» **Dataset**:
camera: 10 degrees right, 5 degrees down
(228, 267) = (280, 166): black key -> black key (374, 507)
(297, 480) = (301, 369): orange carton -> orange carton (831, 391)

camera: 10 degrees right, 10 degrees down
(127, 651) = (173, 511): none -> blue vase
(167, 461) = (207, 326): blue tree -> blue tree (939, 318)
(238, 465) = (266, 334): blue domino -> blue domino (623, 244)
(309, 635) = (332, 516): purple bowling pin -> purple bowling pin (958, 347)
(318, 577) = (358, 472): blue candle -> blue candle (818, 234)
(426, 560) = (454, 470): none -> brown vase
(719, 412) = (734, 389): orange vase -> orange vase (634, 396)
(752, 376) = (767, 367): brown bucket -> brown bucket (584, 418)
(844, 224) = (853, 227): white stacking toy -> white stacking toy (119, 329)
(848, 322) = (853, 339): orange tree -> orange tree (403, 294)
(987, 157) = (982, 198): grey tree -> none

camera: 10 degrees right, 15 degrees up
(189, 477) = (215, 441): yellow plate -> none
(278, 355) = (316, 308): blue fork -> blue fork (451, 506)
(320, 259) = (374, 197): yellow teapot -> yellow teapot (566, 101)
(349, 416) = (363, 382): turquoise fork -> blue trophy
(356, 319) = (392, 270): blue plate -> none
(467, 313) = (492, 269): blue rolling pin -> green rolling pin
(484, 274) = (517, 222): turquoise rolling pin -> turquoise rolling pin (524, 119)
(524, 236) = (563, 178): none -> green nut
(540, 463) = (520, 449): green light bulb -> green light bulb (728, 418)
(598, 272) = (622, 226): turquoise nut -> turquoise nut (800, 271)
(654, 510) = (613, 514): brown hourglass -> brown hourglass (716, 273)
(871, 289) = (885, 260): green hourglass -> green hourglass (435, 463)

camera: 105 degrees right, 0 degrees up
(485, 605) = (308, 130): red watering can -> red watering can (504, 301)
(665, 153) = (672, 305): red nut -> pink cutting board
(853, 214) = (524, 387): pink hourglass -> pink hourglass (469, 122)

» **Try it**: Look through the listing above and copy each line where the string "blue" occurs.

» **Result for this exercise**:
(127, 651) = (173, 511): none -> blue vase
(167, 461) = (207, 326): blue tree -> blue tree (939, 318)
(238, 465) = (266, 334): blue domino -> blue domino (623, 244)
(318, 577) = (358, 472): blue candle -> blue candle (818, 234)
(278, 355) = (316, 308): blue fork -> blue fork (451, 506)
(349, 416) = (363, 382): turquoise fork -> blue trophy
(356, 319) = (392, 270): blue plate -> none
(467, 313) = (492, 269): blue rolling pin -> green rolling pin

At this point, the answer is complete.